**Exercise details:** Determine the number of lines in the data below that hold "teddy"; give nothing but that number.

--- Provided records Enclosed Below ---

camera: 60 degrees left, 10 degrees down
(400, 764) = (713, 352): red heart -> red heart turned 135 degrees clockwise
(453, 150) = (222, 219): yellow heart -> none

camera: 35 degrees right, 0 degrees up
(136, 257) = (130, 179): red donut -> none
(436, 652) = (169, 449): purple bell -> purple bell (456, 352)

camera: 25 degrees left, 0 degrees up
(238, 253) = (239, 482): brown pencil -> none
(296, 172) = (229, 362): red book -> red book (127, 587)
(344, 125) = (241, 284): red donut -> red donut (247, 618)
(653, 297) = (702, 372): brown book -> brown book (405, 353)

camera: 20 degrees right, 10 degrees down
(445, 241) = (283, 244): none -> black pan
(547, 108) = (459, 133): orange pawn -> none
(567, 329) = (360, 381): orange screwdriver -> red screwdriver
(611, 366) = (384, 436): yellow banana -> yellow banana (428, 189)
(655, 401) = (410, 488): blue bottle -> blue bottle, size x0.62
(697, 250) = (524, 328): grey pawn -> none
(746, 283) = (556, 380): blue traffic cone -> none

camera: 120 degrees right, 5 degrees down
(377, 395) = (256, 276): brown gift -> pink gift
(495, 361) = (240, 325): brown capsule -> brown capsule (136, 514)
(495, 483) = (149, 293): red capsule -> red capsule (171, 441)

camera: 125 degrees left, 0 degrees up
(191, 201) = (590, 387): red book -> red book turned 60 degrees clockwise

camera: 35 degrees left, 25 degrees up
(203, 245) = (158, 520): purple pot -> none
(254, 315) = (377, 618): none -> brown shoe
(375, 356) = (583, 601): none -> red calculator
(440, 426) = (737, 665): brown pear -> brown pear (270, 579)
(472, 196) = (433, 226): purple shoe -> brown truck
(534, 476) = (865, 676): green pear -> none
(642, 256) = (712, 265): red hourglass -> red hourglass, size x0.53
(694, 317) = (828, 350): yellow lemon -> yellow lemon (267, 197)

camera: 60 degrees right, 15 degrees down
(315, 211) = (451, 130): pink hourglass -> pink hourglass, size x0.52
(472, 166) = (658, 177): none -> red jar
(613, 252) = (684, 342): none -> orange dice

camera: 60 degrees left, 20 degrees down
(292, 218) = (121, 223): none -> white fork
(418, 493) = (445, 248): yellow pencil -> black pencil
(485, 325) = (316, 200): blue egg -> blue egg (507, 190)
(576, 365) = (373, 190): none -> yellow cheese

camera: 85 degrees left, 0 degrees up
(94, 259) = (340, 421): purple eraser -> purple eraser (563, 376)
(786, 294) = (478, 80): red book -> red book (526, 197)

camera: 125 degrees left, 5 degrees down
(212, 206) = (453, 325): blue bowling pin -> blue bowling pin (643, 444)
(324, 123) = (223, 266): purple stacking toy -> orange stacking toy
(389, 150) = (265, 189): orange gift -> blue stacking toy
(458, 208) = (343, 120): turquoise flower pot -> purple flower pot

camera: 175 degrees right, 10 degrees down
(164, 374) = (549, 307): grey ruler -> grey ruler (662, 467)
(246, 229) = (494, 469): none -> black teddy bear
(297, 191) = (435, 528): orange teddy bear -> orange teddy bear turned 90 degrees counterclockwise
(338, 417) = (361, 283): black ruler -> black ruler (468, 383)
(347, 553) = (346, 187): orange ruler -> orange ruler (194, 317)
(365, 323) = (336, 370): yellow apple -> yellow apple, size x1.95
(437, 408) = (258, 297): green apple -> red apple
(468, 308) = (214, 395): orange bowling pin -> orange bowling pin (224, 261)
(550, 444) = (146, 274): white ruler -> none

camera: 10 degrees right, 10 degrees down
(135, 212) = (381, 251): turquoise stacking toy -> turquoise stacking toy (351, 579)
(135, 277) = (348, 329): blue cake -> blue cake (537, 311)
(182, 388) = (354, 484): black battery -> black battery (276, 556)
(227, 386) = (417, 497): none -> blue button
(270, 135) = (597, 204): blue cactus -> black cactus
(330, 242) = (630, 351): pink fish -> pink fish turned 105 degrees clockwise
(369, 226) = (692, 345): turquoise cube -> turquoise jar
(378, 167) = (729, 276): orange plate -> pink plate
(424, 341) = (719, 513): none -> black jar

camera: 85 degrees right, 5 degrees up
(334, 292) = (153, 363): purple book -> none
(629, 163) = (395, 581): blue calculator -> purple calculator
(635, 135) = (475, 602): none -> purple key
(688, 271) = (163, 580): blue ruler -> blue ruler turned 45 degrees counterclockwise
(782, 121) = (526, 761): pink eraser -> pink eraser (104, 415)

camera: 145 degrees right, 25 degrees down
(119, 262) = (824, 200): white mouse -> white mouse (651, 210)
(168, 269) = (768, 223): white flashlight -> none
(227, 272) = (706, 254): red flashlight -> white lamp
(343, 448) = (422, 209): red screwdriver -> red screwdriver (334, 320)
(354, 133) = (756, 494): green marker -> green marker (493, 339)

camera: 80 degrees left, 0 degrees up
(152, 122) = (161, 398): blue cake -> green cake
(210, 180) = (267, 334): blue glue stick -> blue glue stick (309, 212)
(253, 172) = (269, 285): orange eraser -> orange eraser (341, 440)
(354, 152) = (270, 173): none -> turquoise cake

--- End of Enclosed Provided records ---

**Task answer:** 2